** ENTRIES SHOWN follows **

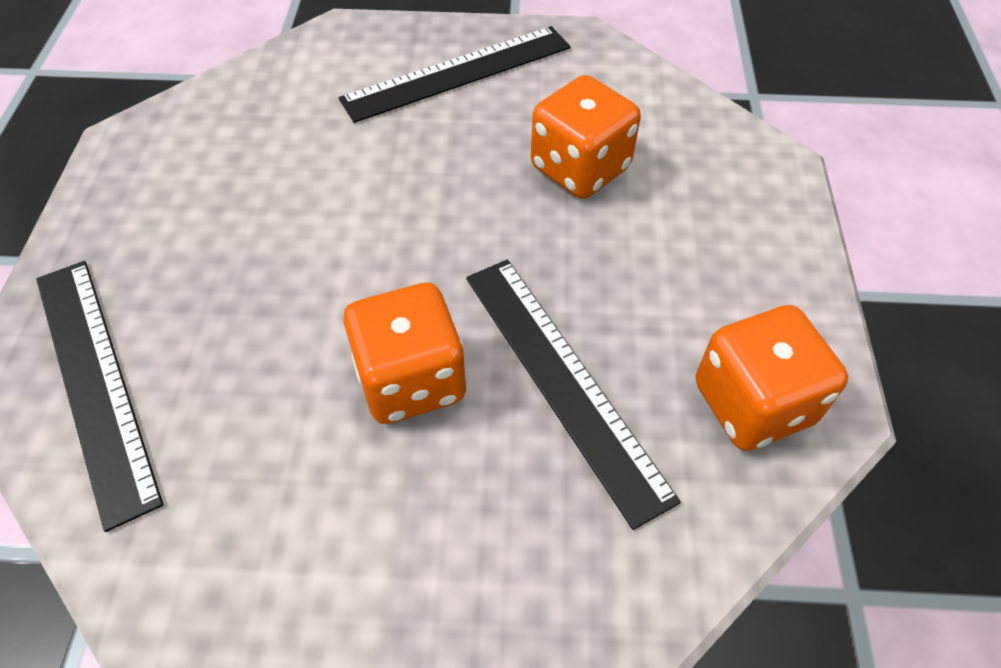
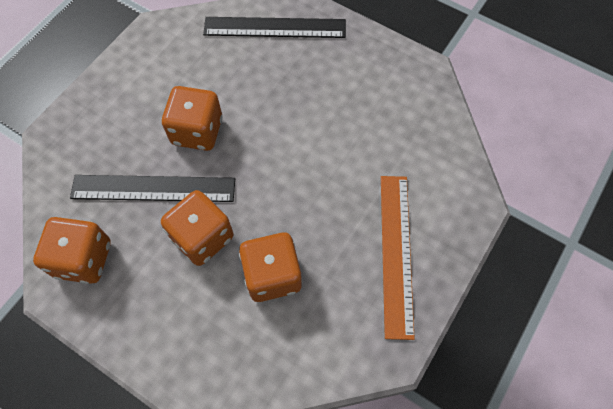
camera: 120 degrees right, 10 degrees up
(458, 73) = (395, 253): black ruler -> orange ruler
(591, 268) = (202, 237): none -> orange dice

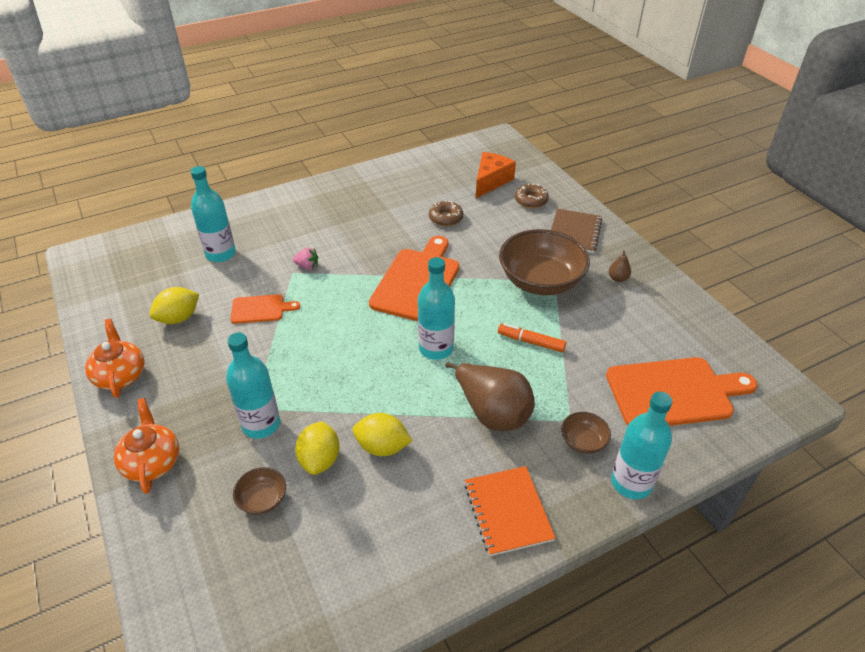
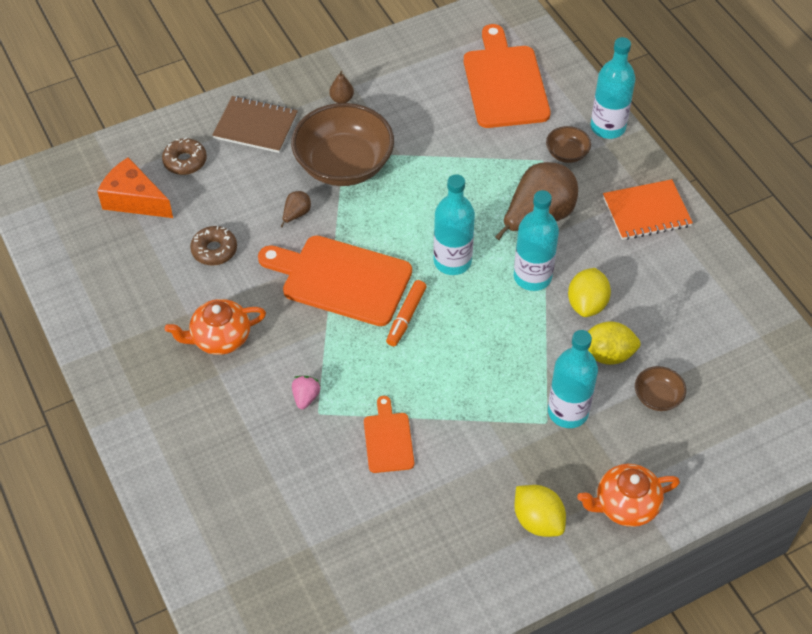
camera: 90 degrees left, 10 degrees up
(120, 375) = (505, 572): orange teapot -> orange teapot (220, 338)
(179, 318) = (404, 530): yellow lemon -> yellow lemon (538, 521)
(220, 254) = (273, 506): turquoise bottle -> turquoise bottle (532, 277)
(483, 256) = (296, 214): none -> brown pear
(531, 342) = (441, 180): orange marker -> orange marker (406, 317)

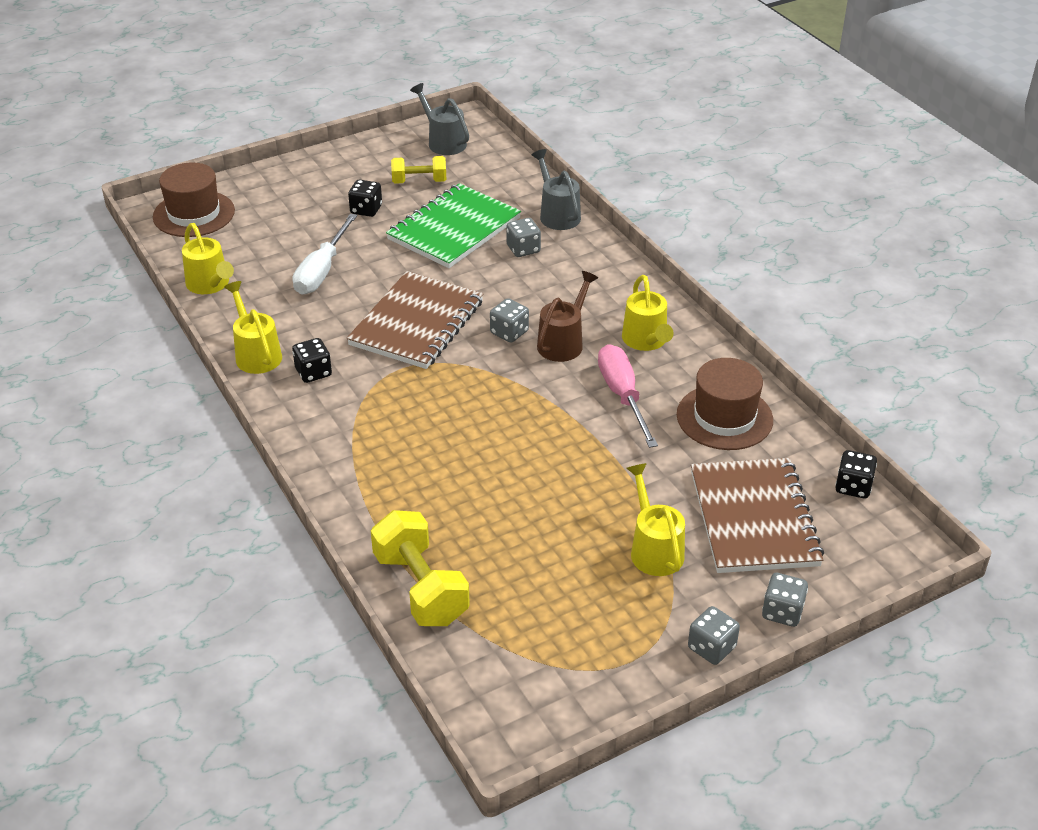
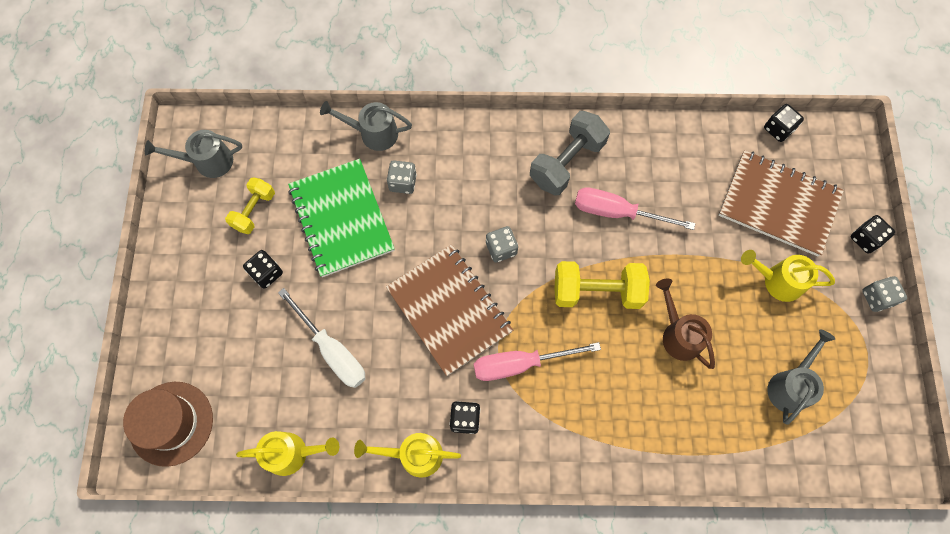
camera: 60 degrees left, 30 degrees up
(397, 387) = (520, 364): none -> pink screwdriver
(421, 588) = (744, 453): yellow dumbbell -> yellow dumbbell (597, 291)
(532, 602) = (790, 385): none -> grey watering can
(564, 342) = (535, 217): brown watering can -> brown watering can (678, 334)
(646, 341) = (566, 162): yellow watering can -> grey dumbbell
(724, 417) = (674, 162): brown hat -> none
(782, 612) = (865, 239): grey dice -> black dice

** End of ENTRIES SHOWN **

## WHAT YOU WILL DO
From the opening line of the listing above through the line bearing "(483, 256) = (296, 214): none -> brown pear", repeat each line exactly. Drop every picture.

## SOLUTION TO THIS TASK
camera: 120 degrees right, 10 degrees up
(458, 73) = (395, 253): black ruler -> orange ruler
(591, 268) = (202, 237): none -> orange dice

camera: 90 degrees left, 10 degrees up
(120, 375) = (505, 572): orange teapot -> orange teapot (220, 338)
(179, 318) = (404, 530): yellow lemon -> yellow lemon (538, 521)
(220, 254) = (273, 506): turquoise bottle -> turquoise bottle (532, 277)
(483, 256) = (296, 214): none -> brown pear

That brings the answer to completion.